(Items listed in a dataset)
++++++++++++++++++++

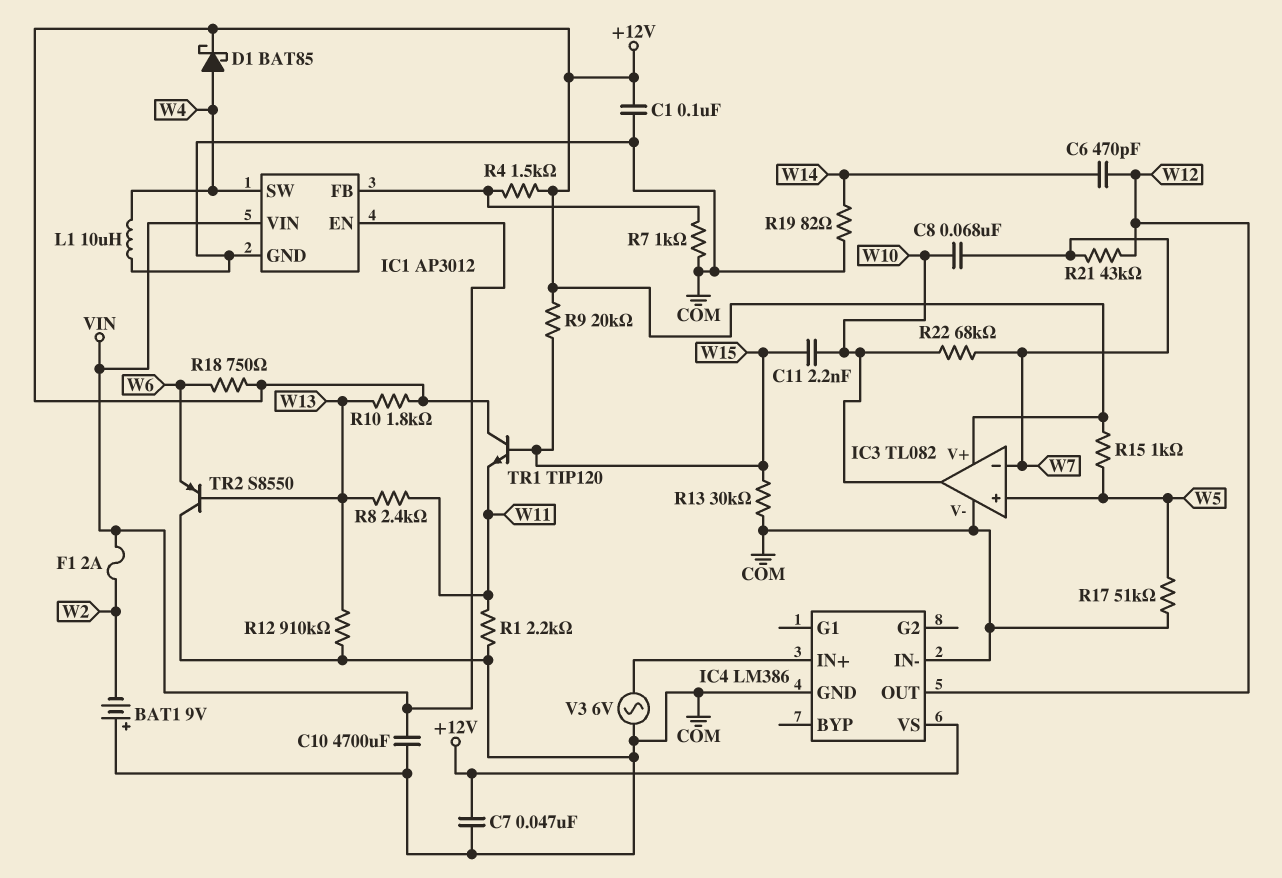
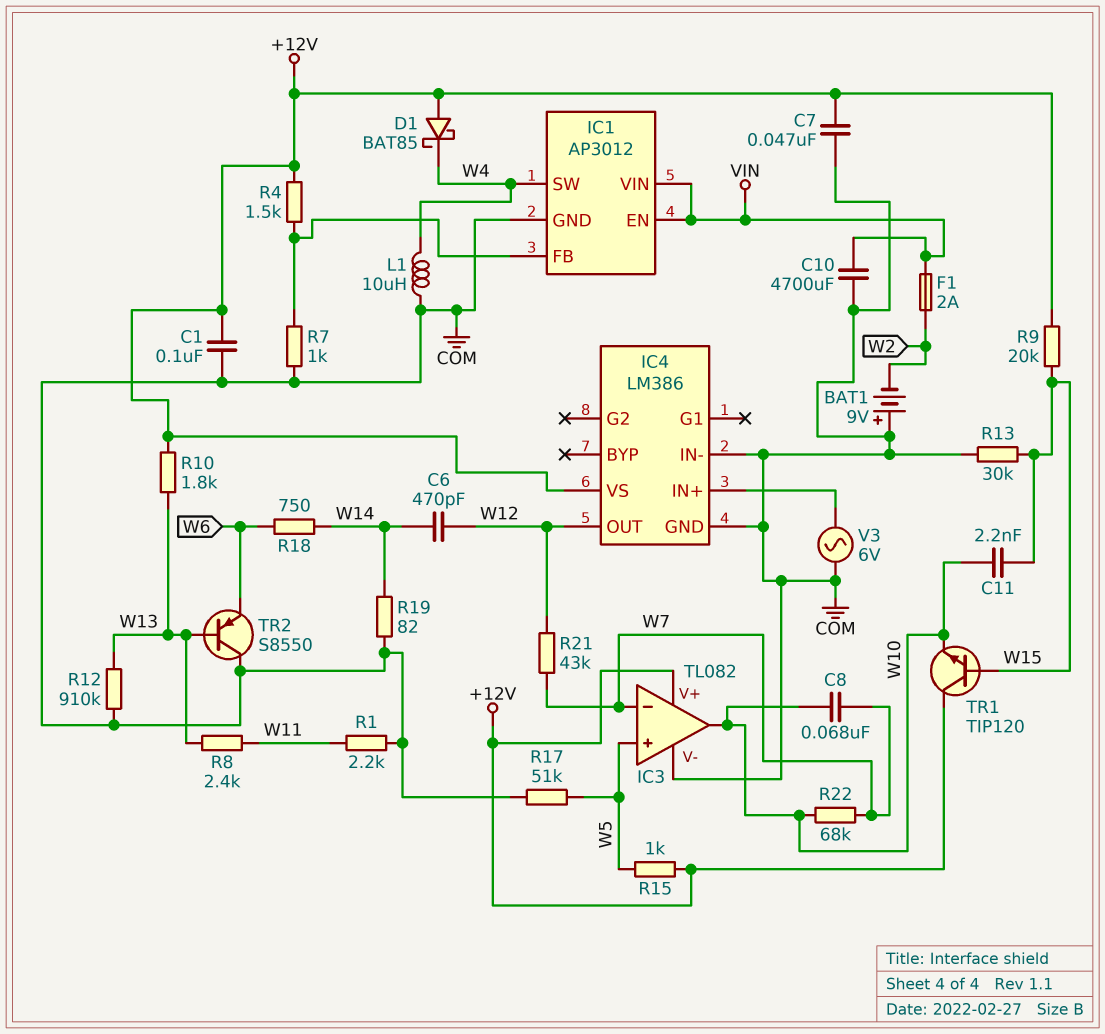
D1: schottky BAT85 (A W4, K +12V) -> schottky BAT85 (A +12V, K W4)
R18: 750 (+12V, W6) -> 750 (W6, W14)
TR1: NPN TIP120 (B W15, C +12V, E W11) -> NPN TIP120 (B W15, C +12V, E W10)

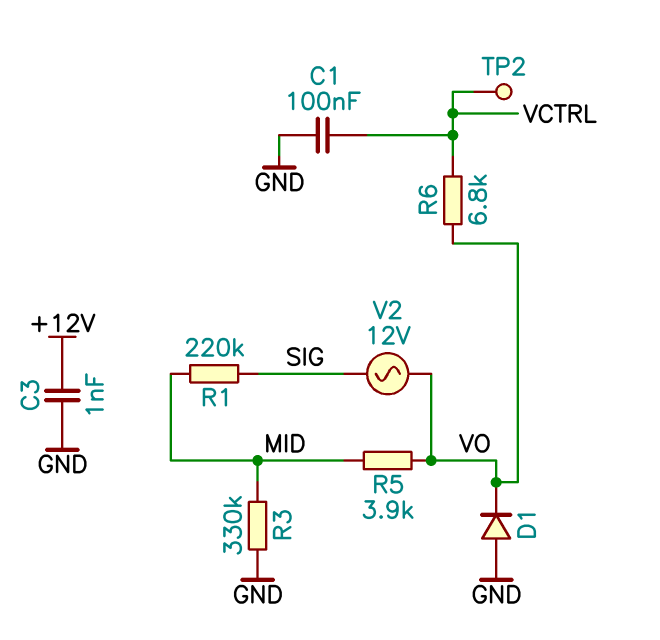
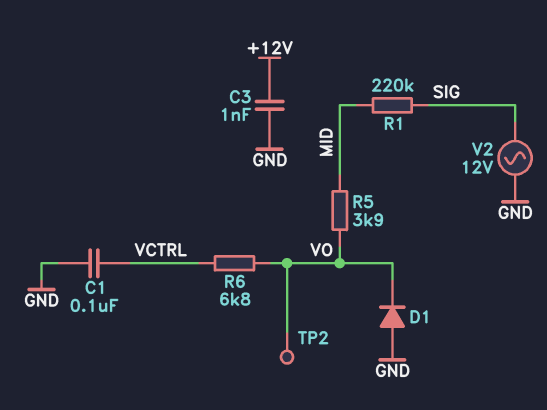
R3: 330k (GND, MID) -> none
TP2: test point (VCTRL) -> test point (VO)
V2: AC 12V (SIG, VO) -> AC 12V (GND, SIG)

++++++++++++++++++++

EXERCISE BRIEF:
Set down each line from the line containing "R3: 330k (GND, MID) -> none" through the final line of the data, exactly and with nothing added.

COMPLETED EXERCISE:
R3: 330k (GND, MID) -> none
TP2: test point (VCTRL) -> test point (VO)
V2: AC 12V (SIG, VO) -> AC 12V (GND, SIG)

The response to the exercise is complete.